WHAT YOU SHOULD DO:
Copy the listing exactly, please, and keep every picture out of it.

RECORDED DATA:
════════

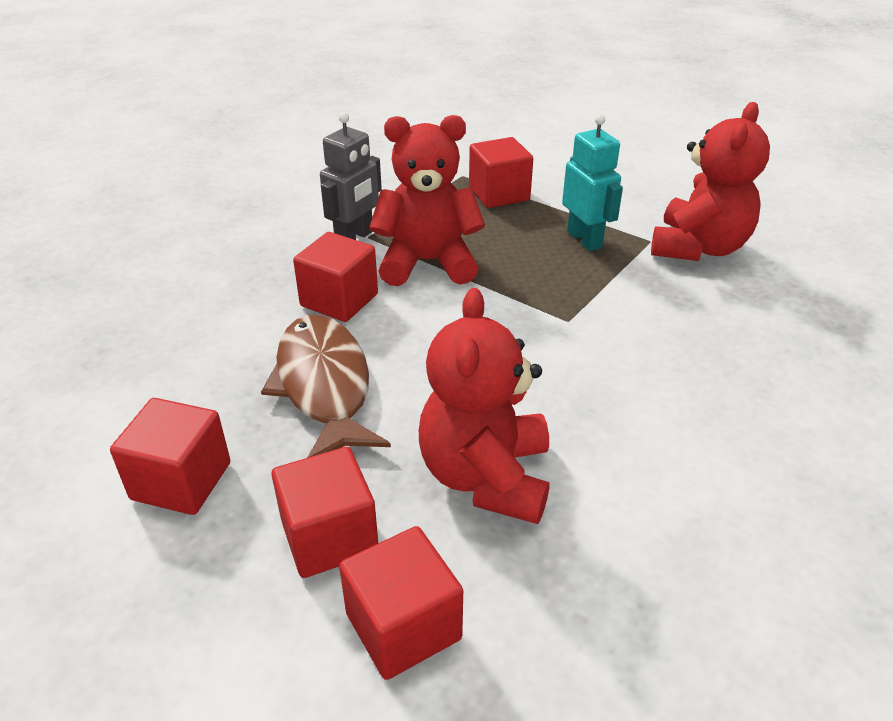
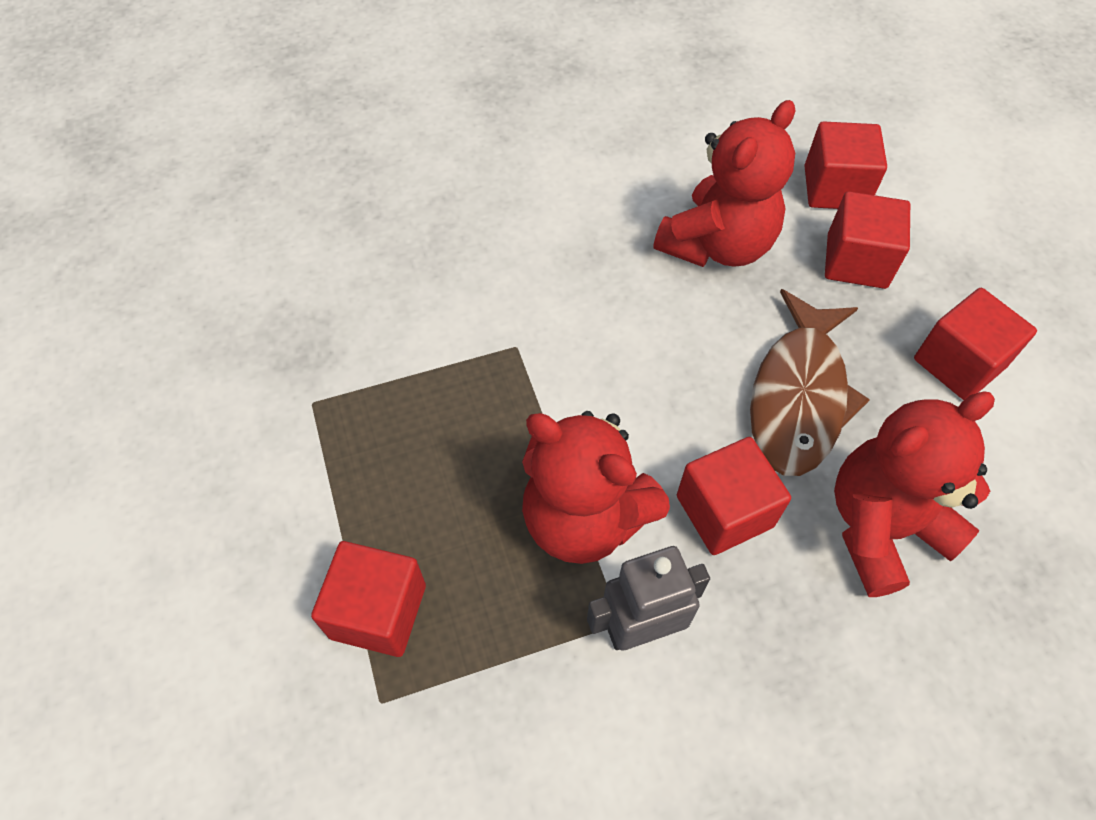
camera: 145 degrees left, 20 degrees up
turquoise robot [562,114,623,251] -> none
red teddy bear [651,102,770,261] -> red teddy bear moved to [834,391,995,597]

════════

RESPONSE FOR THIS EXERCISE:
camera: 145 degrees left, 20 degrees up
turquoise robot [562,114,623,251] -> none
red teddy bear [651,102,770,261] -> red teddy bear moved to [834,391,995,597]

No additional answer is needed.